## WHAT YOU NEED TO DO
Only these lines of the data below are wanted: the one with "R5: 680k (+9V, U1/DIS) -> 11k (+9V, U1/DIS)", the one with "SW1: switch (GND, TRIG) -> switch (TRIG, VX)", and any lines between them, each repeated exactly.

## AVAILABLE RECORDS

□ □ □ □ □

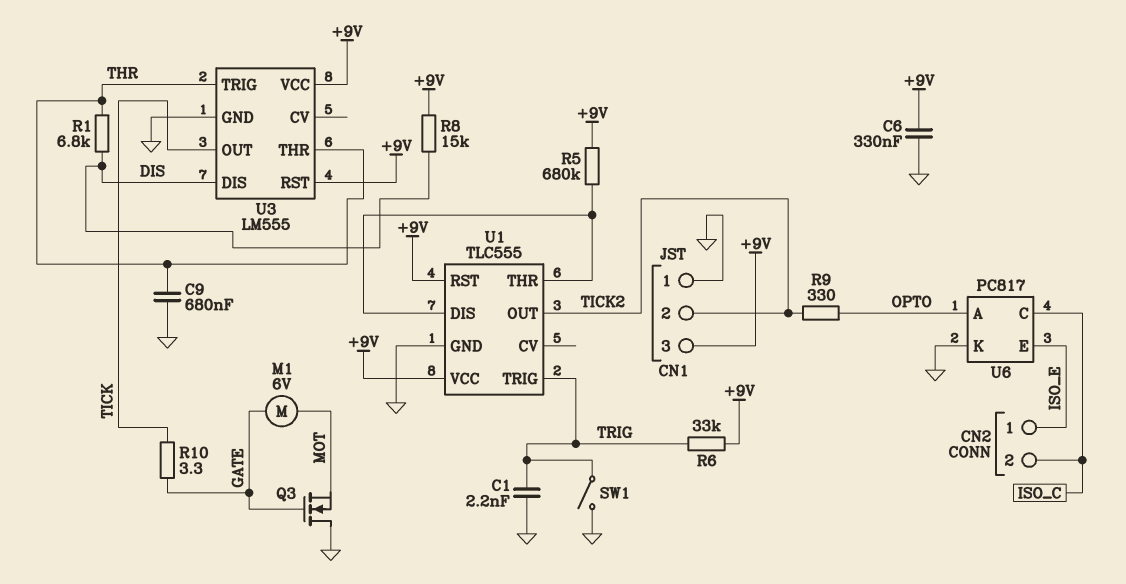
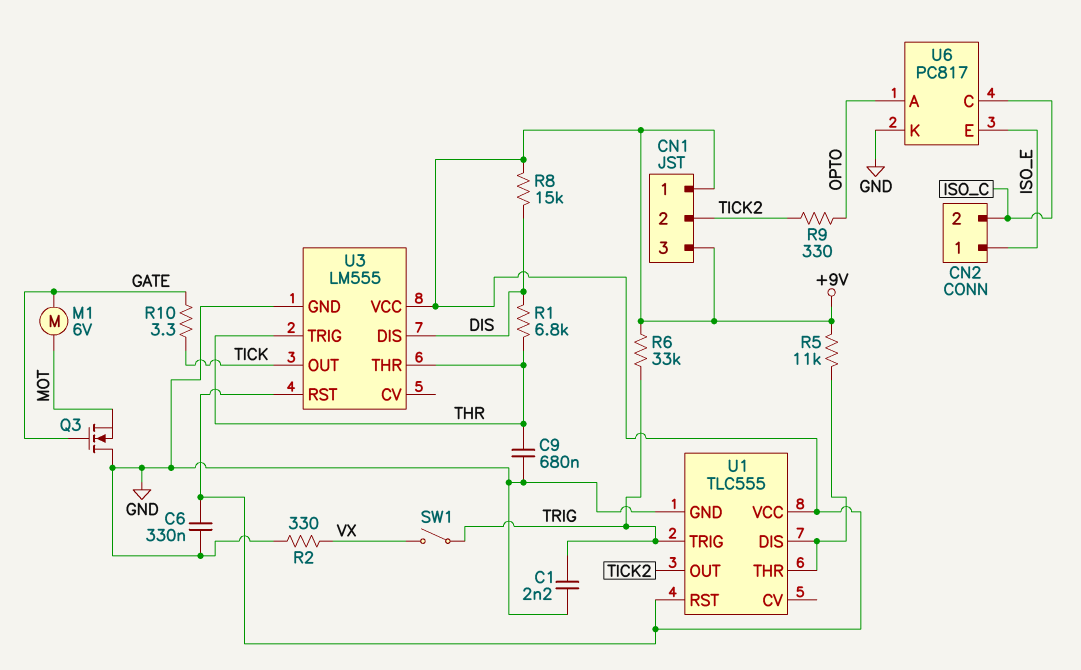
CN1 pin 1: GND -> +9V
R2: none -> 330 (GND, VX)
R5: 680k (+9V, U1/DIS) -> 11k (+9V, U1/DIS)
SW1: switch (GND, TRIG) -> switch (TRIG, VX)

□ □ □ □ □

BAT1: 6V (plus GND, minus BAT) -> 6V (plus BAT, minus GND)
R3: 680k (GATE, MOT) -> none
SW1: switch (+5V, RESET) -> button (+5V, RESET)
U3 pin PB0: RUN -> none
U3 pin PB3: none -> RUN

□ □ □ □ □

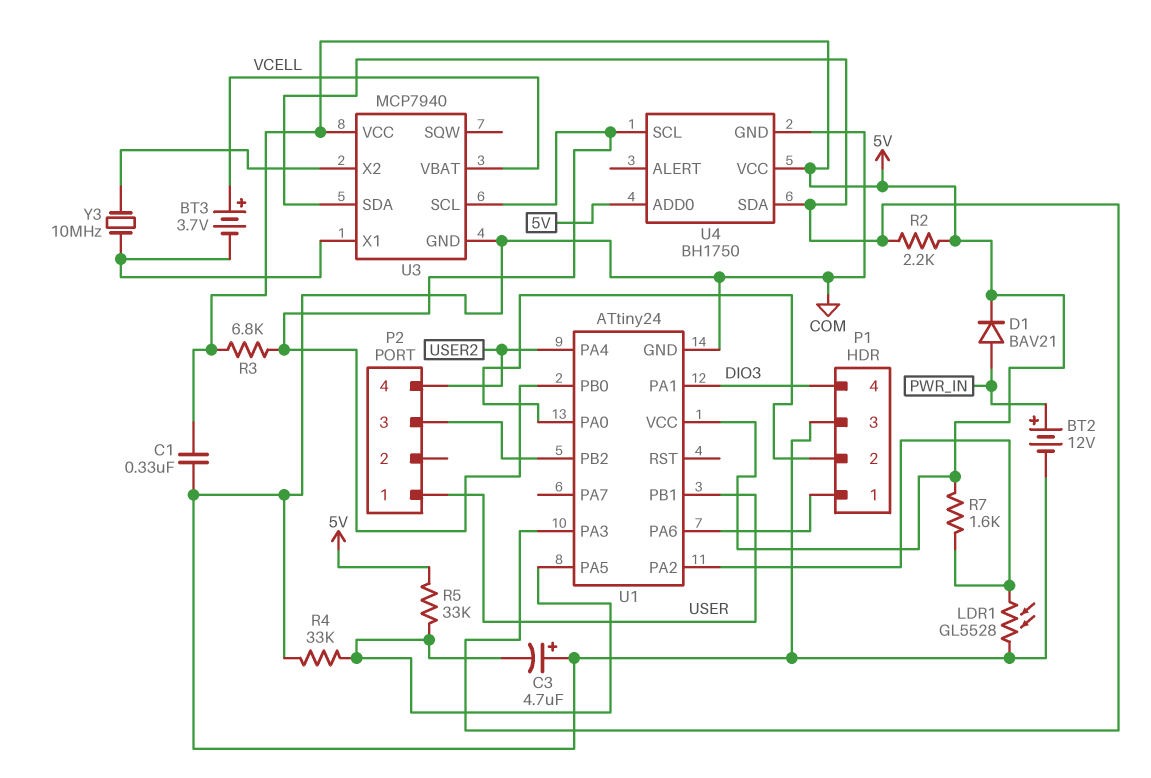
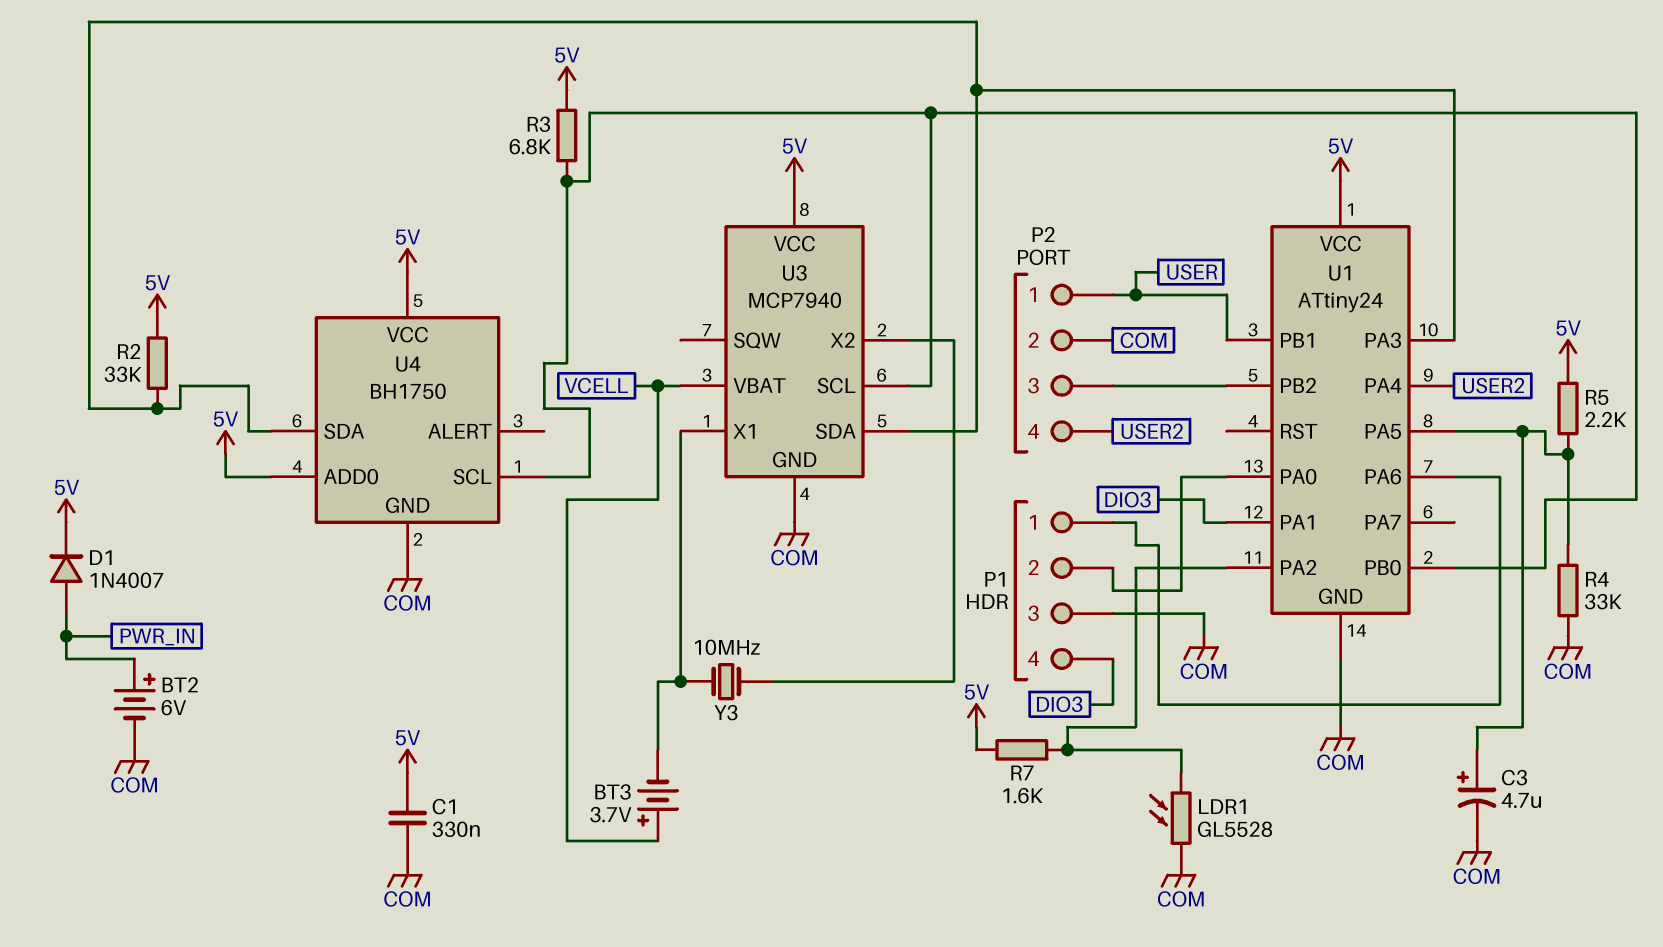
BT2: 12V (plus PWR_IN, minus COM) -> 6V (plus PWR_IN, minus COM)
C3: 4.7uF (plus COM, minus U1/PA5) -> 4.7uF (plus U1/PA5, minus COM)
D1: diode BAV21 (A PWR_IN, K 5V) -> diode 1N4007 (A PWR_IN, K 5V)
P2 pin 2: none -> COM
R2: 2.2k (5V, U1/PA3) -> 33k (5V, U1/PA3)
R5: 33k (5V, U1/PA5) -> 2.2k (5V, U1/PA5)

□ □ □ □ □

## RESPONSE AREA
R5: 680k (+9V, U1/DIS) -> 11k (+9V, U1/DIS)
SW1: switch (GND, TRIG) -> switch (TRIG, VX)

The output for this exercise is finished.